Collection entries
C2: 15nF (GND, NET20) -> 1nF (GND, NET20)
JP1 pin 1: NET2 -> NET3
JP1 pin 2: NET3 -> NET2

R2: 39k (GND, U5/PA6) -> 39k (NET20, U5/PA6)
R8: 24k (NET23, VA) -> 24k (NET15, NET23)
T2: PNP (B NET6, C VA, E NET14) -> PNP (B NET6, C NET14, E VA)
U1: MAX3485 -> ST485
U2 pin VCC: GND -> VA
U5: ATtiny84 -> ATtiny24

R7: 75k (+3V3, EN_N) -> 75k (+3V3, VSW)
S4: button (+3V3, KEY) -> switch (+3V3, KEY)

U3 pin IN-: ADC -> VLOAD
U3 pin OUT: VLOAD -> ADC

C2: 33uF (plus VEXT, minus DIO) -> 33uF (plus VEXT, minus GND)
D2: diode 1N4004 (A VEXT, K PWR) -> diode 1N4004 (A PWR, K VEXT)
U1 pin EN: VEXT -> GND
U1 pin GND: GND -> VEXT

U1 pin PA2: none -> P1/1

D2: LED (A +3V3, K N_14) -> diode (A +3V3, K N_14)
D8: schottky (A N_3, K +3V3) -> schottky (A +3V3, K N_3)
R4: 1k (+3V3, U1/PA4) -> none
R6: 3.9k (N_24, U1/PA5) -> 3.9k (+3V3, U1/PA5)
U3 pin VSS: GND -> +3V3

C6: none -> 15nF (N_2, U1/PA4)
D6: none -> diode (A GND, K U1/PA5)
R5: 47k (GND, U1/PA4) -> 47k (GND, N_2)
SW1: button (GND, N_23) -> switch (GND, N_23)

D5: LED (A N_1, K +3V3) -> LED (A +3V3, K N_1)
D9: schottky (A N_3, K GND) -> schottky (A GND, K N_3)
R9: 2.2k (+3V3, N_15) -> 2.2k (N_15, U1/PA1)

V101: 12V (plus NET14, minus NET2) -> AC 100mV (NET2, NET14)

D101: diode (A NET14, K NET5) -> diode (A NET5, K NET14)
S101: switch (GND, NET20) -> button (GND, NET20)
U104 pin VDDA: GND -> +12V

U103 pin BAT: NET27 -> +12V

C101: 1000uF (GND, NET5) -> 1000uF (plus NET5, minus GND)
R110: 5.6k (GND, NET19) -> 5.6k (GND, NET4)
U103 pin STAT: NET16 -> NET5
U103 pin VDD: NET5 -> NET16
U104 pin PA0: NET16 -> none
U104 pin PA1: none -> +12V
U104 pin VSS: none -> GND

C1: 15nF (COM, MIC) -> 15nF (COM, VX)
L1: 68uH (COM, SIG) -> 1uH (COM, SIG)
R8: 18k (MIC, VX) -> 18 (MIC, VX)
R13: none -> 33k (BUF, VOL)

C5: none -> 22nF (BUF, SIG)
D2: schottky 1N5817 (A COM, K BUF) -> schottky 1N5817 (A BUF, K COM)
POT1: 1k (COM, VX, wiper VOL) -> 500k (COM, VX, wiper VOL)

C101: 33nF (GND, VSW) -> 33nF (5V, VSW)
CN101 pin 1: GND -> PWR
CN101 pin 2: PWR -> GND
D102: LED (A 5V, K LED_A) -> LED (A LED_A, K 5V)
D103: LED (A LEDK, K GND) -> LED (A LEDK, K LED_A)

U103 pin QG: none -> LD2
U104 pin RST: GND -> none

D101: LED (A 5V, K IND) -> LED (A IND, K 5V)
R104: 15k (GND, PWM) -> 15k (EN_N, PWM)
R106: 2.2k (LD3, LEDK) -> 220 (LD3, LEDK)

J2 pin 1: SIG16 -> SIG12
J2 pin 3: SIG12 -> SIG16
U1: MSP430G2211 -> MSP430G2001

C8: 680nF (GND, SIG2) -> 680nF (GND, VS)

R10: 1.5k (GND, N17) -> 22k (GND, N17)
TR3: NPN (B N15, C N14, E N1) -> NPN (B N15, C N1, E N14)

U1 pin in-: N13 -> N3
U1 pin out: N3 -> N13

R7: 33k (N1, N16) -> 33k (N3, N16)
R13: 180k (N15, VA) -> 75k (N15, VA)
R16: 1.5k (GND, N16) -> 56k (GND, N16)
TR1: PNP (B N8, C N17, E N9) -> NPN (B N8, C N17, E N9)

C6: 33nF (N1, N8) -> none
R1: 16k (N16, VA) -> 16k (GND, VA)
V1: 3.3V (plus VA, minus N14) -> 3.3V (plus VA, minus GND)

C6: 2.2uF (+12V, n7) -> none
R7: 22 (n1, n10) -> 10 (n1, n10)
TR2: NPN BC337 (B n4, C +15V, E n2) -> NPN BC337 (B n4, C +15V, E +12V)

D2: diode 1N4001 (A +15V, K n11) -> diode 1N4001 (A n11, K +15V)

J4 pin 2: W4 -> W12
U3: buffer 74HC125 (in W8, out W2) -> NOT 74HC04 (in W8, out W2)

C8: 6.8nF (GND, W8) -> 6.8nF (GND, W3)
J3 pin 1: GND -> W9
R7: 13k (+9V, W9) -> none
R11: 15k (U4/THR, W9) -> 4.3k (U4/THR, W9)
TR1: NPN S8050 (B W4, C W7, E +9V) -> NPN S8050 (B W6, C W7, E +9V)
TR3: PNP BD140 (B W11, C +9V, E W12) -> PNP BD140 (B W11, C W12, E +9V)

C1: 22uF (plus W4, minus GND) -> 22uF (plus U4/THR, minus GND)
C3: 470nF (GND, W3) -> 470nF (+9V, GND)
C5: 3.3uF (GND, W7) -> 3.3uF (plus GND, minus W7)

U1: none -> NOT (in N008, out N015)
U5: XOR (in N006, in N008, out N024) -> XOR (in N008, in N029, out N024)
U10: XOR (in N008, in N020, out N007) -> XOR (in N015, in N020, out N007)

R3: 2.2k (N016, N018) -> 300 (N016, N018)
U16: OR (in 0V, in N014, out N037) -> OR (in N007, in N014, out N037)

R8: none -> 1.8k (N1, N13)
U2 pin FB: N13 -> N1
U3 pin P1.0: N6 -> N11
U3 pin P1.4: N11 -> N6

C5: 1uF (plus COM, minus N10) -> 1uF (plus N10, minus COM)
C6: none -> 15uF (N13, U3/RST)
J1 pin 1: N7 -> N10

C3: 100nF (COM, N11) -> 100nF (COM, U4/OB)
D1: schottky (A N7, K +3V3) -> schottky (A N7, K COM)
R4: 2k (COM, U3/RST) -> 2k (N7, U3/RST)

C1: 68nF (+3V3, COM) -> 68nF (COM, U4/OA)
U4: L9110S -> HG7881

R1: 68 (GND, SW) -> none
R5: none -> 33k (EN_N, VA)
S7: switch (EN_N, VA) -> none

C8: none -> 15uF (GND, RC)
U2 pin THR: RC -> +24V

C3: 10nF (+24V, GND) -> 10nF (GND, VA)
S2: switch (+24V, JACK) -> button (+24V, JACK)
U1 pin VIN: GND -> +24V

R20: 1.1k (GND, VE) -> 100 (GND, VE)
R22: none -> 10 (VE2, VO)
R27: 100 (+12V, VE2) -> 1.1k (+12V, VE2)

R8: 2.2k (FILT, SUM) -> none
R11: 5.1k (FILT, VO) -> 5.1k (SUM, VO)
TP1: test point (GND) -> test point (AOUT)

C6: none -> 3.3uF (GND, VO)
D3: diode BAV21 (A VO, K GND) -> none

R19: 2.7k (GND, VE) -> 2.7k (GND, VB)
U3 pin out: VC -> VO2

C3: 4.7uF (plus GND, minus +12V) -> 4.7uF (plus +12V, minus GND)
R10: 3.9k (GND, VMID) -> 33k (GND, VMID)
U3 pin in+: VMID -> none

Task item: Extract exactly the leading lines of the data, stopping at and including the line with "C2: 33uF (plus".

Result below:
C2: 15nF (GND, NET20) -> 1nF (GND, NET20)
JP1 pin 1: NET2 -> NET3
JP1 pin 2: NET3 -> NET2

R2: 39k (GND, U5/PA6) -> 39k (NET20, U5/PA6)
R8: 24k (NET23, VA) -> 24k (NET15, NET23)
T2: PNP (B NET6, C VA, E NET14) -> PNP (B NET6, C NET14, E VA)
U1: MAX3485 -> ST485
U2 pin VCC: GND -> VA
U5: ATtiny84 -> ATtiny24

R7: 75k (+3V3, EN_N) -> 75k (+3V3, VSW)
S4: button (+3V3, KEY) -> switch (+3V3, KEY)

U3 pin IN-: ADC -> VLOAD
U3 pin OUT: VLOAD -> ADC

C2: 33uF (plus VEXT, minus DIO) -> 33uF (plus VEXT, minus GND)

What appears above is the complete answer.